# YOUR OBJECTIVE:
Present exactly, and only, the lines running from the line that contains "pink phone: 6 -> 5" through the end of the entries below.

(Beginning of THE DATA)

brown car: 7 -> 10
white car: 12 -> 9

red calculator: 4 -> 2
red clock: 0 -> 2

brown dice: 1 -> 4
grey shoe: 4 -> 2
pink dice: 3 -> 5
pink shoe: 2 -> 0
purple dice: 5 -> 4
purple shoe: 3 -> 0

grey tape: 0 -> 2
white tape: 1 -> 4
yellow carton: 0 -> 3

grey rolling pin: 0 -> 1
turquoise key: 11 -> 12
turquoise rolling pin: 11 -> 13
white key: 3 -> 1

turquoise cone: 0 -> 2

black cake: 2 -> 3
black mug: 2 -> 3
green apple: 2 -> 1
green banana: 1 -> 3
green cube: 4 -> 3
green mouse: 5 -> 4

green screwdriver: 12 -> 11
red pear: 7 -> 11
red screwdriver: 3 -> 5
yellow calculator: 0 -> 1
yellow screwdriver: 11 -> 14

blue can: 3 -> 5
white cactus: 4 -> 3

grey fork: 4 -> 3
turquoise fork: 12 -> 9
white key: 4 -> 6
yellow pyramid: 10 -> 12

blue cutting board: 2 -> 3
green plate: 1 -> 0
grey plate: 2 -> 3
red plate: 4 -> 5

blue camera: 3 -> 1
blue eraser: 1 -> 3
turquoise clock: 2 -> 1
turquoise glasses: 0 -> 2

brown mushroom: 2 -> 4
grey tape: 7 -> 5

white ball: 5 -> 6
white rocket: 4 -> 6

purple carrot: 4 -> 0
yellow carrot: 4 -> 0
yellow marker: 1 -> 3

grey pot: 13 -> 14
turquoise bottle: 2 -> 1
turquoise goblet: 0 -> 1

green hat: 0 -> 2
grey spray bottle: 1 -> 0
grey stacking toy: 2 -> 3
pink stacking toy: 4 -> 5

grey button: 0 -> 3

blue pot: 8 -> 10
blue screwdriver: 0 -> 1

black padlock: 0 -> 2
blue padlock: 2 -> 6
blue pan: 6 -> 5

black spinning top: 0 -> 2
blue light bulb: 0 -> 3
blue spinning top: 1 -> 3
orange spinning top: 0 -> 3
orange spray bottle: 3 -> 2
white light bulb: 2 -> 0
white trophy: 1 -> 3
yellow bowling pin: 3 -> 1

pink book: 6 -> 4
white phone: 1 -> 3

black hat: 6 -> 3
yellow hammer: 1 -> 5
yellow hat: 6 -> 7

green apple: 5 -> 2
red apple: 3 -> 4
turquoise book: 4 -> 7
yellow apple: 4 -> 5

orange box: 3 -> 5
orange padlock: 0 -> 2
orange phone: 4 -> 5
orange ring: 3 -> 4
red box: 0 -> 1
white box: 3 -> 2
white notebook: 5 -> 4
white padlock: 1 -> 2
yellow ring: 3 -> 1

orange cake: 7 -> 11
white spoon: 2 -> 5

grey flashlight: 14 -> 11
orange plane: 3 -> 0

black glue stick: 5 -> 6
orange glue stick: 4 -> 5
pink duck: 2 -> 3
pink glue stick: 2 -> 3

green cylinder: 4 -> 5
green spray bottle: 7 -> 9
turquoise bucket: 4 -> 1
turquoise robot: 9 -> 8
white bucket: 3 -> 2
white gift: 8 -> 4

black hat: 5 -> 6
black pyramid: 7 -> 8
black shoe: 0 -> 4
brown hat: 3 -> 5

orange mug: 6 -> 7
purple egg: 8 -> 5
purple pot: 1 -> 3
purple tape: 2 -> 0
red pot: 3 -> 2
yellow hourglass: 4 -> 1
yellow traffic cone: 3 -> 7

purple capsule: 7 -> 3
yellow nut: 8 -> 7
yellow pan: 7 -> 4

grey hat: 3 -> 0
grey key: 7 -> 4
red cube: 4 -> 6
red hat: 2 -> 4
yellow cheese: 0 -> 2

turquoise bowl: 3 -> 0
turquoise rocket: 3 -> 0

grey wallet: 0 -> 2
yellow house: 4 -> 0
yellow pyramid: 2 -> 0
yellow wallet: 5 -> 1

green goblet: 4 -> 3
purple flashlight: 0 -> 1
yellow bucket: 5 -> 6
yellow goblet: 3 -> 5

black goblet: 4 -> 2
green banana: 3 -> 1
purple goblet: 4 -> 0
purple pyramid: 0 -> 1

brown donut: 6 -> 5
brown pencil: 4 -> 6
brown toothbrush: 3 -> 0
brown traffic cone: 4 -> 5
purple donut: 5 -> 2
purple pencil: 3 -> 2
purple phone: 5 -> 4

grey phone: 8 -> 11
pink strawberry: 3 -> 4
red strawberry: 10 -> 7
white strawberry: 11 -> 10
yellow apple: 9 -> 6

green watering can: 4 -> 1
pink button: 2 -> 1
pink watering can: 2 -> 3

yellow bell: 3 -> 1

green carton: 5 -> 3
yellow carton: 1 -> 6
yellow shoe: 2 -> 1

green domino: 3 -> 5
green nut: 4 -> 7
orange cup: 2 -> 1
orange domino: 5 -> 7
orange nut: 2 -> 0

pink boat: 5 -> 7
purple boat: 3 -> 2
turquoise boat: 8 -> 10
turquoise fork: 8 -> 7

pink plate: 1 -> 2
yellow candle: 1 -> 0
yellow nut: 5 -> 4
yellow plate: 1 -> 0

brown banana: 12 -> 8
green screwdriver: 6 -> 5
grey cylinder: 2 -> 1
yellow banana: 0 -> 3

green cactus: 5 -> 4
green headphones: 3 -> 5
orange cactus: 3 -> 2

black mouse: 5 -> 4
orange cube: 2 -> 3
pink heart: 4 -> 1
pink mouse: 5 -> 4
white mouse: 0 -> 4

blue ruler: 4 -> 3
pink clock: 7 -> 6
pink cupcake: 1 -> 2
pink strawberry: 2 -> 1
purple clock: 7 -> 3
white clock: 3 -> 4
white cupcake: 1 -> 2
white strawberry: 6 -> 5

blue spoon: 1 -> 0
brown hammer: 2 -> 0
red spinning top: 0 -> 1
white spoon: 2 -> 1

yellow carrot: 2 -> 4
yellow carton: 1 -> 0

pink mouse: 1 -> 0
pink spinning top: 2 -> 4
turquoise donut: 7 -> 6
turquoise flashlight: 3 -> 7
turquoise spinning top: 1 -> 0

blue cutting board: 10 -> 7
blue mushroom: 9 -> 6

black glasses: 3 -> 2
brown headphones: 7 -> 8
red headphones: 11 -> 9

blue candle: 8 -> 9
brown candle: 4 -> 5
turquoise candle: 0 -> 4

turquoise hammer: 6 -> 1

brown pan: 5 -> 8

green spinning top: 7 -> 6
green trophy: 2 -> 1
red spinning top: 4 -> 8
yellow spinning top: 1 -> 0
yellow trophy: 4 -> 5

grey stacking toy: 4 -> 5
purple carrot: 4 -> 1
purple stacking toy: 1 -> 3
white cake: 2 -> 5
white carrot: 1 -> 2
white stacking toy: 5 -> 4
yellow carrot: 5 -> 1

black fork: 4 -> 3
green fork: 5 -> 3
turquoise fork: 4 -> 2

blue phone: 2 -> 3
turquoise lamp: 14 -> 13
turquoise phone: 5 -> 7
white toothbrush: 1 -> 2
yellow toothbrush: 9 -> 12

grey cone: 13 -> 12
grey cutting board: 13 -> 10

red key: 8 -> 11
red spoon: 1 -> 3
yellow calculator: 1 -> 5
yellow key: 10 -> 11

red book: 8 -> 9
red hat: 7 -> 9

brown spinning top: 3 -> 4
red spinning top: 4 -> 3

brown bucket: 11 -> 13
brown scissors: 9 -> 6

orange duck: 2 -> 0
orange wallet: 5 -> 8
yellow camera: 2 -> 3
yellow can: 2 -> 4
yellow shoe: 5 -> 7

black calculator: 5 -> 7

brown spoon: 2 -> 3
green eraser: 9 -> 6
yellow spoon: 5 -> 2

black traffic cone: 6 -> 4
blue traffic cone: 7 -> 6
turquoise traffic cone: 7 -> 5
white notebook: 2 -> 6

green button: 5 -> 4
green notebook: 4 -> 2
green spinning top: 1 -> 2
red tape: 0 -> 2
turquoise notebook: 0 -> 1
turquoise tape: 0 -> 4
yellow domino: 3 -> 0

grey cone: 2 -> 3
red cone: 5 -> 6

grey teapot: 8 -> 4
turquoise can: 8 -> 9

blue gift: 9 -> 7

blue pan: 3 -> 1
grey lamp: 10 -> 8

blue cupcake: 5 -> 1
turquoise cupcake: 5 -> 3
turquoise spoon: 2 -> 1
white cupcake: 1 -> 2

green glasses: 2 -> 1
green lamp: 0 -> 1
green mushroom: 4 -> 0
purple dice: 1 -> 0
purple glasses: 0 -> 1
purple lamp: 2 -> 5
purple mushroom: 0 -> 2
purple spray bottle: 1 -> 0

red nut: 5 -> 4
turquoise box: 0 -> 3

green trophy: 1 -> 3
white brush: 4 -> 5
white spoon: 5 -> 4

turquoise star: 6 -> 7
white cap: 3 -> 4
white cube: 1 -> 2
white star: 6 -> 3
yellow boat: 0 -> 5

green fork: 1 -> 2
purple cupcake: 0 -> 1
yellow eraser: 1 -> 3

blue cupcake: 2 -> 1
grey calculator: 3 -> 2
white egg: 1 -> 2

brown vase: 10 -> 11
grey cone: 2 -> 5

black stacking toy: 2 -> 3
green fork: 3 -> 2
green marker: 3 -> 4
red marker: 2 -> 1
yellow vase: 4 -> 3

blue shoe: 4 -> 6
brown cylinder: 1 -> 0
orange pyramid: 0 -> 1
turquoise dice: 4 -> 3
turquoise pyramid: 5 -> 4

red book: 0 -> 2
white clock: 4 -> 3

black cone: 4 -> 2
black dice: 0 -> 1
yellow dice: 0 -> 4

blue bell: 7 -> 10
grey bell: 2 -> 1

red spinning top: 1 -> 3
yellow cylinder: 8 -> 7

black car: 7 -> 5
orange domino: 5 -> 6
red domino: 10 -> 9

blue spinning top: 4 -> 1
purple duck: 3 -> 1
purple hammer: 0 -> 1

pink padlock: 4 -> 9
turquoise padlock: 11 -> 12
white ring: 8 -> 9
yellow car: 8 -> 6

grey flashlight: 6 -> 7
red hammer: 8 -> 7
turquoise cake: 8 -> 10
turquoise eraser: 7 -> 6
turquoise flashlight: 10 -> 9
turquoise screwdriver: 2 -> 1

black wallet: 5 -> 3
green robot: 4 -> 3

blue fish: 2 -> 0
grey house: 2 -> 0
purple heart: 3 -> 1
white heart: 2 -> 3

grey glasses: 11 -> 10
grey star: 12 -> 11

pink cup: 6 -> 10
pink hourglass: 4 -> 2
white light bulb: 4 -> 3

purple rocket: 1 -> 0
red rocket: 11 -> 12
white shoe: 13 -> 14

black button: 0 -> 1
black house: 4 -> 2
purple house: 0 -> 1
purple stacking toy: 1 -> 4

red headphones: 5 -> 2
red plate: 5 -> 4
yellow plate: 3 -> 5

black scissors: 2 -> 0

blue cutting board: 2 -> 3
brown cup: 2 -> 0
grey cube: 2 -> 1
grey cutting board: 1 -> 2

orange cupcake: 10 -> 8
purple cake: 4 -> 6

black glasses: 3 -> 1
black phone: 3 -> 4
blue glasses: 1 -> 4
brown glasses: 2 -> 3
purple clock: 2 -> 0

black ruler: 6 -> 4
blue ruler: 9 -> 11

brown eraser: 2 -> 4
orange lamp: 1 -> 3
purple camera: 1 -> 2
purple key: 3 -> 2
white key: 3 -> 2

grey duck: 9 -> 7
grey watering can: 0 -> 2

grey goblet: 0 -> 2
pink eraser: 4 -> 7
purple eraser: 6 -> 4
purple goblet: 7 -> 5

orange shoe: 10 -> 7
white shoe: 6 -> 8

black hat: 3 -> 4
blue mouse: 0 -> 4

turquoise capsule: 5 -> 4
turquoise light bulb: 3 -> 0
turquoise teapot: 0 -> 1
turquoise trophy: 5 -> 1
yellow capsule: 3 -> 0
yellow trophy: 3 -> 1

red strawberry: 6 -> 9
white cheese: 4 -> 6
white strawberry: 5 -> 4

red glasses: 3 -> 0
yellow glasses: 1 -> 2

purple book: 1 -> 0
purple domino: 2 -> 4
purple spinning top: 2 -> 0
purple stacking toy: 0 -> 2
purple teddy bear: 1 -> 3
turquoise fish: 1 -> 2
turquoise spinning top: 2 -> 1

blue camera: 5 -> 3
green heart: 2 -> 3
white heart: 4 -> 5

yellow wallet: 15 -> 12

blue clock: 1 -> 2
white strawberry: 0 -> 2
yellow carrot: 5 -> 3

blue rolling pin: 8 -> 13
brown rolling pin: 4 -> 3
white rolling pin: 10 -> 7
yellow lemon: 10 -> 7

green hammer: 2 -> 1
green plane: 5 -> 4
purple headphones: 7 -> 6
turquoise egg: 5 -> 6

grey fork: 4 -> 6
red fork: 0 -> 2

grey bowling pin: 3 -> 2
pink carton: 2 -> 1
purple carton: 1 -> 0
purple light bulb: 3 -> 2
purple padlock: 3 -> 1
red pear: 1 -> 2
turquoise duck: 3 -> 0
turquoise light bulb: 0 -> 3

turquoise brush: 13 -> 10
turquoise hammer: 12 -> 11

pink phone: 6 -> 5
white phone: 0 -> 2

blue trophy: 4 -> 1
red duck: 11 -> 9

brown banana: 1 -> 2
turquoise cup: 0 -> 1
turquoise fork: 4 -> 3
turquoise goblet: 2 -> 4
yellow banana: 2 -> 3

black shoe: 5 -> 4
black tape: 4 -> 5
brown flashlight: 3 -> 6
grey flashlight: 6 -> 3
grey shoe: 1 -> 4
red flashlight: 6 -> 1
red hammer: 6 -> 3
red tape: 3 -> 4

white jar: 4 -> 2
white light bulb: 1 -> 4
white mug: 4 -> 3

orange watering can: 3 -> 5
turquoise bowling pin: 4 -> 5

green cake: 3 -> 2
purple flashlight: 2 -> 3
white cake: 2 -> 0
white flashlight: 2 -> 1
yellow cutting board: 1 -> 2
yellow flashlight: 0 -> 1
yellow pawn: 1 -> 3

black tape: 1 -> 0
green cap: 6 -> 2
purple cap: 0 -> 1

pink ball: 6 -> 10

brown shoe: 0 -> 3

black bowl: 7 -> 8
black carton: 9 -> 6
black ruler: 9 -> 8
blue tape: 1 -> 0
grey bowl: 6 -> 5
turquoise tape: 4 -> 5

(End of THE DATA)

# EXERCISE SOLUTION:
pink phone: 6 -> 5
white phone: 0 -> 2

blue trophy: 4 -> 1
red duck: 11 -> 9

brown banana: 1 -> 2
turquoise cup: 0 -> 1
turquoise fork: 4 -> 3
turquoise goblet: 2 -> 4
yellow banana: 2 -> 3

black shoe: 5 -> 4
black tape: 4 -> 5
brown flashlight: 3 -> 6
grey flashlight: 6 -> 3
grey shoe: 1 -> 4
red flashlight: 6 -> 1
red hammer: 6 -> 3
red tape: 3 -> 4

white jar: 4 -> 2
white light bulb: 1 -> 4
white mug: 4 -> 3

orange watering can: 3 -> 5
turquoise bowling pin: 4 -> 5

green cake: 3 -> 2
purple flashlight: 2 -> 3
white cake: 2 -> 0
white flashlight: 2 -> 1
yellow cutting board: 1 -> 2
yellow flashlight: 0 -> 1
yellow pawn: 1 -> 3

black tape: 1 -> 0
green cap: 6 -> 2
purple cap: 0 -> 1

pink ball: 6 -> 10

brown shoe: 0 -> 3

black bowl: 7 -> 8
black carton: 9 -> 6
black ruler: 9 -> 8
blue tape: 1 -> 0
grey bowl: 6 -> 5
turquoise tape: 4 -> 5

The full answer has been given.